# WHAT YOU SHOULD DO:
From the first line of the entries below to the line with "R14: 82k (IN_B, VP) -> 5.6k (IN_B, VP)", give each line again exactly.

==== PROVIDED MATERIAL ====

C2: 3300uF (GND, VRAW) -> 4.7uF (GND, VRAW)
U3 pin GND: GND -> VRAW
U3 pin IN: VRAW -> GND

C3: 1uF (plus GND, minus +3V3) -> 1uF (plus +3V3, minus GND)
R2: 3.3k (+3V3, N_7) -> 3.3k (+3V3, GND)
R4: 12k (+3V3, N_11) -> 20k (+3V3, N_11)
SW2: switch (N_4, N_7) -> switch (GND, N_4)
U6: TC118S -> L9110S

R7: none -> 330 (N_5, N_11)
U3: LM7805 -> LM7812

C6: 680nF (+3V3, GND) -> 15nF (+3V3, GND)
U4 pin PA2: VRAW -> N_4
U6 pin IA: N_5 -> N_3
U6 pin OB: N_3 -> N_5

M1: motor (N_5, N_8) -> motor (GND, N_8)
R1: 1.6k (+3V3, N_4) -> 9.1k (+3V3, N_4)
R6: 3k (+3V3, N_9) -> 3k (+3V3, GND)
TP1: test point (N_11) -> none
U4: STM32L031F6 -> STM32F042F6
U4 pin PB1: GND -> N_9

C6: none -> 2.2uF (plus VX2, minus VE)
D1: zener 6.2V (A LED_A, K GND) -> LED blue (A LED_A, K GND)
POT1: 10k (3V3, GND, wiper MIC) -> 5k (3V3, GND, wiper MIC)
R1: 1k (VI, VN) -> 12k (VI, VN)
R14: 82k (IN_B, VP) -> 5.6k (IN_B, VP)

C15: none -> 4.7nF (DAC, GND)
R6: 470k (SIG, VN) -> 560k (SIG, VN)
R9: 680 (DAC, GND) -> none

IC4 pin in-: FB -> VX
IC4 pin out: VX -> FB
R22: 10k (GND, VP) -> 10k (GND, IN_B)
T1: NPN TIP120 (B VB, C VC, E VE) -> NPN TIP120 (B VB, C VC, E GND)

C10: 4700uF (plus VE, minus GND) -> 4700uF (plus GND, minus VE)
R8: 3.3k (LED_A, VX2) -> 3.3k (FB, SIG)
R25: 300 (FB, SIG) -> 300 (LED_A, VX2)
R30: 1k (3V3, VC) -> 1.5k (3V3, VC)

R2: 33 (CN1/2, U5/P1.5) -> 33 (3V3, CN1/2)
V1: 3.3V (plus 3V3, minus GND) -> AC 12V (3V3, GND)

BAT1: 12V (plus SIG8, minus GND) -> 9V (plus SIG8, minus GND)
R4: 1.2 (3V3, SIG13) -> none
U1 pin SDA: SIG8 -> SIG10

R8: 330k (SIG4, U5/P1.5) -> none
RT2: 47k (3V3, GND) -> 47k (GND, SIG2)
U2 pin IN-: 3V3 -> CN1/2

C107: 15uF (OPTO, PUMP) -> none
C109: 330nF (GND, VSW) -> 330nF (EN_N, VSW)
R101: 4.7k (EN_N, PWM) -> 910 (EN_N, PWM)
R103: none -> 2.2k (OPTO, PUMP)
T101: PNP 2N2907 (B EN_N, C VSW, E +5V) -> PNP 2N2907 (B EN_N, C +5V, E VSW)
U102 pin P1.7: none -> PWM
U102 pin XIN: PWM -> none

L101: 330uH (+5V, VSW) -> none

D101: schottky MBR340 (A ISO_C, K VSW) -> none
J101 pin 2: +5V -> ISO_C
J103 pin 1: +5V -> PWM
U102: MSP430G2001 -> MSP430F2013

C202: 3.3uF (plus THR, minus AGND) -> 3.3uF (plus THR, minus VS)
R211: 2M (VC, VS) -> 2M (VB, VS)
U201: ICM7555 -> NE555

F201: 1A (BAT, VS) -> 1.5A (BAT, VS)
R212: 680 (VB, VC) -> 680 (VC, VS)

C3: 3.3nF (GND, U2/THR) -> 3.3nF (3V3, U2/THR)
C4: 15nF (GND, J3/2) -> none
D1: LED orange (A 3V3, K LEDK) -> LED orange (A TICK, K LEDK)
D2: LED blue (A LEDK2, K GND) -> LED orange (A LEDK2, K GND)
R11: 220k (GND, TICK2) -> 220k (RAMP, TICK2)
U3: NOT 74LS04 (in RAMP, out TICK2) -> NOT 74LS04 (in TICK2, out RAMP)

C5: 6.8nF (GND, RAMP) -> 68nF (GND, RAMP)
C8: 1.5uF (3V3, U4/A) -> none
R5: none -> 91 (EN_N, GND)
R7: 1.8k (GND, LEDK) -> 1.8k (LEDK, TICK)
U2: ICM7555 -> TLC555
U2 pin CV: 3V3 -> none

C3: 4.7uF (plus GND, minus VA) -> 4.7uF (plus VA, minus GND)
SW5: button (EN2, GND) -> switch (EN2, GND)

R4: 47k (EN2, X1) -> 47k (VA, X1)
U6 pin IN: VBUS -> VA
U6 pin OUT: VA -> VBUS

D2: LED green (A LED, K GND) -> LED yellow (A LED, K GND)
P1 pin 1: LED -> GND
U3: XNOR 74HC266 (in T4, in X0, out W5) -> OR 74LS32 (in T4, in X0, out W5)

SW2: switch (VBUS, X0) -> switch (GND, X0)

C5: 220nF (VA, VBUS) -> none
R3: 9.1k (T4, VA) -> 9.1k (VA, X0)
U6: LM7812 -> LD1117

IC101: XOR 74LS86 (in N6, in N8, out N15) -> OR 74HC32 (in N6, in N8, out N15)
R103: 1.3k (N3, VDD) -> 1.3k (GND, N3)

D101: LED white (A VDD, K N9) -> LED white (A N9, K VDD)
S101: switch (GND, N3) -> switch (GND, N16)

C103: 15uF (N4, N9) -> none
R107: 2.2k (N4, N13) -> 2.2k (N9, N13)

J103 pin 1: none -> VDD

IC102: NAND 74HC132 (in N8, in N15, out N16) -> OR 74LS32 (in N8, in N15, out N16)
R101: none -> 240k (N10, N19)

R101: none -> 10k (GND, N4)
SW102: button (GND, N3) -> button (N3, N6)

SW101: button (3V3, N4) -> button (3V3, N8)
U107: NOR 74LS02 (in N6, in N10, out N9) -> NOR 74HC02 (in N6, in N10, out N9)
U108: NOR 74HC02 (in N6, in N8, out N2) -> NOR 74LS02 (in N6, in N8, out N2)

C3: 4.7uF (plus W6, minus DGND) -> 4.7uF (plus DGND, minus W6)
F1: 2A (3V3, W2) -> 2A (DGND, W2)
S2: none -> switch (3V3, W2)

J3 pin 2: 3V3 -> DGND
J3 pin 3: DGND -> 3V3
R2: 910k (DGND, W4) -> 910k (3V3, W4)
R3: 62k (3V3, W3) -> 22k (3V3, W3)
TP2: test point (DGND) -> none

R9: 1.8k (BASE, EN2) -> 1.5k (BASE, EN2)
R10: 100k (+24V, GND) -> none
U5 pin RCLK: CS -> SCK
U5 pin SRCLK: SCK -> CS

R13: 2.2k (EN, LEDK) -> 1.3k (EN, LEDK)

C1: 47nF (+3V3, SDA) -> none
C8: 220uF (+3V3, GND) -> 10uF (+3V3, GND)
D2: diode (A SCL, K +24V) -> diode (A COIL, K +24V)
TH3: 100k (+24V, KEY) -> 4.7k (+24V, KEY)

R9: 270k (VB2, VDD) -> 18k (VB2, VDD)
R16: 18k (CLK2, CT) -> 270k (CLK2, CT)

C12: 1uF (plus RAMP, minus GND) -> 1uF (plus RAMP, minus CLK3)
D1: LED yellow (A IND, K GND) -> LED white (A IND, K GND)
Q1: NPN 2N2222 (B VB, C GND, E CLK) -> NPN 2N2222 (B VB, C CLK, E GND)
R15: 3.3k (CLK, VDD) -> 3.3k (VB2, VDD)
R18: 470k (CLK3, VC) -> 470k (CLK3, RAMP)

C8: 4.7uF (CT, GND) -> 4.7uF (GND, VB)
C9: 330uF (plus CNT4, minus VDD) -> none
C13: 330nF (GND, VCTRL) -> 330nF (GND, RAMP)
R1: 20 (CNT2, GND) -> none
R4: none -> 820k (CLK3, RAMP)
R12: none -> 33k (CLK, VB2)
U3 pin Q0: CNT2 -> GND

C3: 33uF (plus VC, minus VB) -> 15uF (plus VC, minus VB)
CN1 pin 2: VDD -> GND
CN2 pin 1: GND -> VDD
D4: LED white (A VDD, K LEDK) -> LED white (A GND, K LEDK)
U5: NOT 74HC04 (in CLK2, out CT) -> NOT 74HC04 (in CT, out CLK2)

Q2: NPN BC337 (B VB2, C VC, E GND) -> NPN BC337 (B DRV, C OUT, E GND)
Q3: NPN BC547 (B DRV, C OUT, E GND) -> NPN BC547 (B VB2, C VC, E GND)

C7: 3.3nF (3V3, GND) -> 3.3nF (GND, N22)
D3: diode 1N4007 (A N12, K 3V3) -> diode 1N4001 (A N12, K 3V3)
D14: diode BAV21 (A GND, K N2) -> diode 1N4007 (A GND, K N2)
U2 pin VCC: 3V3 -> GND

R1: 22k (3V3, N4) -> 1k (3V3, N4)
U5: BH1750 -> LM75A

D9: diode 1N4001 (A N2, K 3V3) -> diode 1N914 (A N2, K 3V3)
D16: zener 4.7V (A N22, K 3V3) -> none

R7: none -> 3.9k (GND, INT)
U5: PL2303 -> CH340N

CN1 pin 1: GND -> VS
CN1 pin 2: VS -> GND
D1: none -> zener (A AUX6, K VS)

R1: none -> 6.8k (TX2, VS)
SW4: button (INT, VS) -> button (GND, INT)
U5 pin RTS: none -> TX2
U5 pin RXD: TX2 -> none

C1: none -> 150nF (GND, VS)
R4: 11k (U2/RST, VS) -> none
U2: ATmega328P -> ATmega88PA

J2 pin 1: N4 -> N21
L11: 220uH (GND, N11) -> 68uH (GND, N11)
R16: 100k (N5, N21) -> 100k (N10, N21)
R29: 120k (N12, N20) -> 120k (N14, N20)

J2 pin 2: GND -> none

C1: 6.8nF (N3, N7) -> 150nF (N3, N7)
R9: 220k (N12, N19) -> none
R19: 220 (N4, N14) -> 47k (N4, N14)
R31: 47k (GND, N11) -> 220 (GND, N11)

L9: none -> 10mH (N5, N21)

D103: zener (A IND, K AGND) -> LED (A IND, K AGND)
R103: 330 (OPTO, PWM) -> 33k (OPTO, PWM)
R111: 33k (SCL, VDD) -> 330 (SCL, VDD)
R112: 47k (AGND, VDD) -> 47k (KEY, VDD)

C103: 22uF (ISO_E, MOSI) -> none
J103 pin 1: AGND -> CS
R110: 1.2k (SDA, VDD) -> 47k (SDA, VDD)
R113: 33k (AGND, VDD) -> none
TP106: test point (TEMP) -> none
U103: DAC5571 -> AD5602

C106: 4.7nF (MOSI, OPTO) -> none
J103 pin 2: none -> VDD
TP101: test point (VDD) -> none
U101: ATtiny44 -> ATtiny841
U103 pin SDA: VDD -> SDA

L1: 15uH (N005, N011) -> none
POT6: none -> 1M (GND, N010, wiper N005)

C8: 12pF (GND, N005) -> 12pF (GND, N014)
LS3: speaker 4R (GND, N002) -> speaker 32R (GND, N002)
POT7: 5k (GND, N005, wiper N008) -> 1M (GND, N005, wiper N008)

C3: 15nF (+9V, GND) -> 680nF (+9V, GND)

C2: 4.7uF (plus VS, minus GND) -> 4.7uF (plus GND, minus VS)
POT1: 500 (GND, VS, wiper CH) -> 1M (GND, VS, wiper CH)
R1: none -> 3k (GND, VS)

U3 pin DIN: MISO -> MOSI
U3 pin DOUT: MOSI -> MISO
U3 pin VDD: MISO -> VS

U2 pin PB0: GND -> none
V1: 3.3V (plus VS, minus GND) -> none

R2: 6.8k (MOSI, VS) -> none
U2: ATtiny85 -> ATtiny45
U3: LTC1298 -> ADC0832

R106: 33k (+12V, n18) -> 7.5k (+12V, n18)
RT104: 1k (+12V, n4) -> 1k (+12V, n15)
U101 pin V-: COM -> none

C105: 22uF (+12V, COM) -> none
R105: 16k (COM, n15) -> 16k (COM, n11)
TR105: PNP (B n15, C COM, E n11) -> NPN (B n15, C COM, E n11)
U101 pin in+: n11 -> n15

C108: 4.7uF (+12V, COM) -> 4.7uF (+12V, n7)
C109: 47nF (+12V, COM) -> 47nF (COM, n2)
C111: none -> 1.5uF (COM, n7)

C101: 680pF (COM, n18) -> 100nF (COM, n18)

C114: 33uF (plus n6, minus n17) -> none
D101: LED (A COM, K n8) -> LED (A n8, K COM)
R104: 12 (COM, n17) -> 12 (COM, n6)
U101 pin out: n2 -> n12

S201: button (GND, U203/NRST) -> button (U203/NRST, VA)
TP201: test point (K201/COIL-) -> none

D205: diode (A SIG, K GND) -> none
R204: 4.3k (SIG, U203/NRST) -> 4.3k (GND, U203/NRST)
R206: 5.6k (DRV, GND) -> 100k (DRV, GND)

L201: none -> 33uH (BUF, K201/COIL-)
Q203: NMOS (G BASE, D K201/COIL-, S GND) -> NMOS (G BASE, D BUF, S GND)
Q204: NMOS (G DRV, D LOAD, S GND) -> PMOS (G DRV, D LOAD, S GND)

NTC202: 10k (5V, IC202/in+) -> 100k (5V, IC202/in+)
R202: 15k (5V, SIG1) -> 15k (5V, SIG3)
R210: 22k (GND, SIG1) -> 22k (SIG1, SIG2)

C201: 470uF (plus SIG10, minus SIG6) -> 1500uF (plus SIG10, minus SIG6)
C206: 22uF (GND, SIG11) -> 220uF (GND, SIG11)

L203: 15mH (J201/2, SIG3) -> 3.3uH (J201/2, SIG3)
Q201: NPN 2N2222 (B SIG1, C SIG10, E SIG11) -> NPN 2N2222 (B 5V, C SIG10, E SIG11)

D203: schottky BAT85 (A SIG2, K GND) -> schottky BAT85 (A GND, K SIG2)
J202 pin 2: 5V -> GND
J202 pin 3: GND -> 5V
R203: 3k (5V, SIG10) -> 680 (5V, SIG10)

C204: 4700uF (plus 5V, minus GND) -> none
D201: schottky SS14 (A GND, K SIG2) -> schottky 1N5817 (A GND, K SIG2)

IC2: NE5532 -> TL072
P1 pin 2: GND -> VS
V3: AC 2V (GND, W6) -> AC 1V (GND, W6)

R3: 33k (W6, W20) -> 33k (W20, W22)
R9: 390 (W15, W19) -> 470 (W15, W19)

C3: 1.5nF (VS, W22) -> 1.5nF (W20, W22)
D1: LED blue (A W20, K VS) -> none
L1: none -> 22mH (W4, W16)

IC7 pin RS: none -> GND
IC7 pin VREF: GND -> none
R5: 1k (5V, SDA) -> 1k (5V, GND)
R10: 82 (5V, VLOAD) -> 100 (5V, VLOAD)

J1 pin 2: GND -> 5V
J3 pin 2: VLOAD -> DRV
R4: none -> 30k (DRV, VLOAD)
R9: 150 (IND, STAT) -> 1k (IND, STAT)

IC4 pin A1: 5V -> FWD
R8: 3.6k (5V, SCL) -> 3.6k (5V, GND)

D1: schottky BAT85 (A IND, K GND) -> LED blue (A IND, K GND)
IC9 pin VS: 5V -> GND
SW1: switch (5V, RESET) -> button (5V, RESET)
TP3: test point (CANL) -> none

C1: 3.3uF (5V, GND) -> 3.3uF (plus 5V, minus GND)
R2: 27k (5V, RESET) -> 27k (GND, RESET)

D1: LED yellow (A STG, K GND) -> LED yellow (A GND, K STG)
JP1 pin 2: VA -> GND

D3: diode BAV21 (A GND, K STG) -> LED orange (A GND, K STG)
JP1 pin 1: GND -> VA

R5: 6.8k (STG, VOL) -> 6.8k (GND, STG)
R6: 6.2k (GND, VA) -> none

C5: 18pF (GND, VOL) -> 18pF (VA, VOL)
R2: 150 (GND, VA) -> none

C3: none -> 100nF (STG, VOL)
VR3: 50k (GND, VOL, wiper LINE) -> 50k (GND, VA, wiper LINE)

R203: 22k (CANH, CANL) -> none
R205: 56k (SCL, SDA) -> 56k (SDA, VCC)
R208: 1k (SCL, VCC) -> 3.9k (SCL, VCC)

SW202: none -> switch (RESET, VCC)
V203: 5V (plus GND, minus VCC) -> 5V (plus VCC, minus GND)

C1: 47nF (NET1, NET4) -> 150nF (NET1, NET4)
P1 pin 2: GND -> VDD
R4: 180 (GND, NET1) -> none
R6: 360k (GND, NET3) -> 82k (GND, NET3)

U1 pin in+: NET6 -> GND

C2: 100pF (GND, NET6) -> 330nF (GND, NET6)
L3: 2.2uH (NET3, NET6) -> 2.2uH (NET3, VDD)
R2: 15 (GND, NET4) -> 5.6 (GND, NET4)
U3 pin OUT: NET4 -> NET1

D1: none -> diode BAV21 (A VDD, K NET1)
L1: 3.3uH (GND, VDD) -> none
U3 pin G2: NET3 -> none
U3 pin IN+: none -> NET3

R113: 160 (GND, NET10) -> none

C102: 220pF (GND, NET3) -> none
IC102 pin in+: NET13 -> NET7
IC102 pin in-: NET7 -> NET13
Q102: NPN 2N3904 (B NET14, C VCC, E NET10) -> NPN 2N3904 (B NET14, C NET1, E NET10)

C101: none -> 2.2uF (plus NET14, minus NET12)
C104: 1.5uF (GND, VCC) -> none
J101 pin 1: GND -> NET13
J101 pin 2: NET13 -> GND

====

# WRITTEN SOLUTION:
C2: 3300uF (GND, VRAW) -> 4.7uF (GND, VRAW)
U3 pin GND: GND -> VRAW
U3 pin IN: VRAW -> GND

C3: 1uF (plus GND, minus +3V3) -> 1uF (plus +3V3, minus GND)
R2: 3.3k (+3V3, N_7) -> 3.3k (+3V3, GND)
R4: 12k (+3V3, N_11) -> 20k (+3V3, N_11)
SW2: switch (N_4, N_7) -> switch (GND, N_4)
U6: TC118S -> L9110S

R7: none -> 330 (N_5, N_11)
U3: LM7805 -> LM7812

C6: 680nF (+3V3, GND) -> 15nF (+3V3, GND)
U4 pin PA2: VRAW -> N_4
U6 pin IA: N_5 -> N_3
U6 pin OB: N_3 -> N_5

M1: motor (N_5, N_8) -> motor (GND, N_8)
R1: 1.6k (+3V3, N_4) -> 9.1k (+3V3, N_4)
R6: 3k (+3V3, N_9) -> 3k (+3V3, GND)
TP1: test point (N_11) -> none
U4: STM32L031F6 -> STM32F042F6
U4 pin PB1: GND -> N_9

C6: none -> 2.2uF (plus VX2, minus VE)
D1: zener 6.2V (A LED_A, K GND) -> LED blue (A LED_A, K GND)
POT1: 10k (3V3, GND, wiper MIC) -> 5k (3V3, GND, wiper MIC)
R1: 1k (VI, VN) -> 12k (VI, VN)
R14: 82k (IN_B, VP) -> 5.6k (IN_B, VP)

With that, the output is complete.